● YOUR INSTRUCTIONS
Reproduce exactly the line with "R3: 6.8k (+5V, VI) -> 47k (+5V, VI)" and the lines after it. Stop at the last line of the data and include nothing else.

(Collected data entries)

====================

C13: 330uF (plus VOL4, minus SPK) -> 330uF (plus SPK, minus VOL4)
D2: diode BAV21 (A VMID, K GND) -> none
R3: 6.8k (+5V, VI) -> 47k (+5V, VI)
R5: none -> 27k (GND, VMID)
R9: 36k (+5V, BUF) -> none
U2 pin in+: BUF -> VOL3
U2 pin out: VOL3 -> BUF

====================

● SOLUTION TO THIS TASK
R3: 6.8k (+5V, VI) -> 47k (+5V, VI)
R5: none -> 27k (GND, VMID)
R9: 36k (+5V, BUF) -> none
U2 pin in+: BUF -> VOL3
U2 pin out: VOL3 -> BUF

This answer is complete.